To do: Set down the data below exactly; pictures stay out.

Source data:
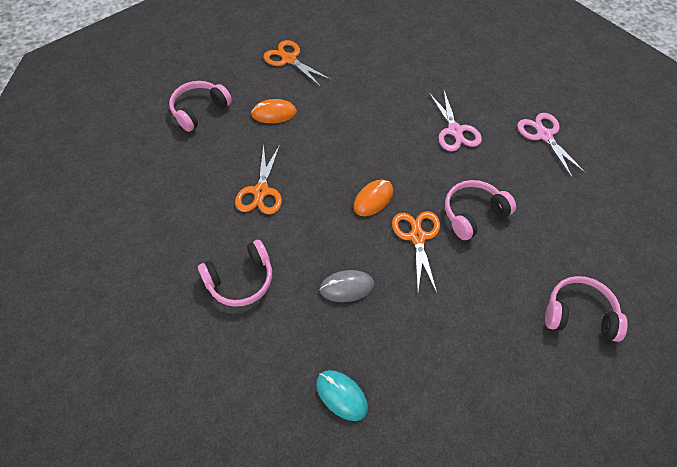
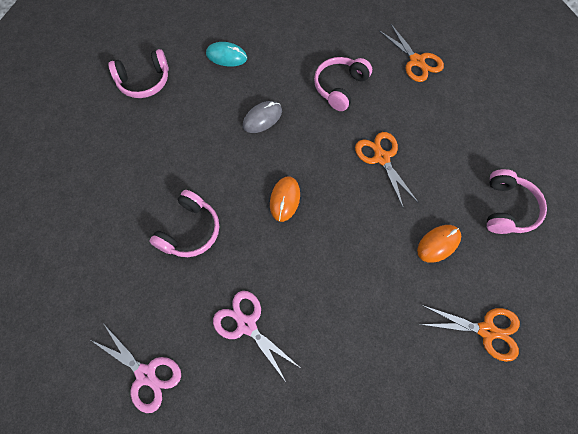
camera: 150 degrees right, 10 degrees up
orange scissors [392,211,440,293] -> orange scissors moved to [379,24,444,82]
pink headphones [545,276,628,342] -> pink headphones moved to [108,49,169,98]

Result of this exercise:
camera: 150 degrees right, 10 degrees up
orange scissors [392,211,440,293] -> orange scissors moved to [379,24,444,82]
pink headphones [545,276,628,342] -> pink headphones moved to [108,49,169,98]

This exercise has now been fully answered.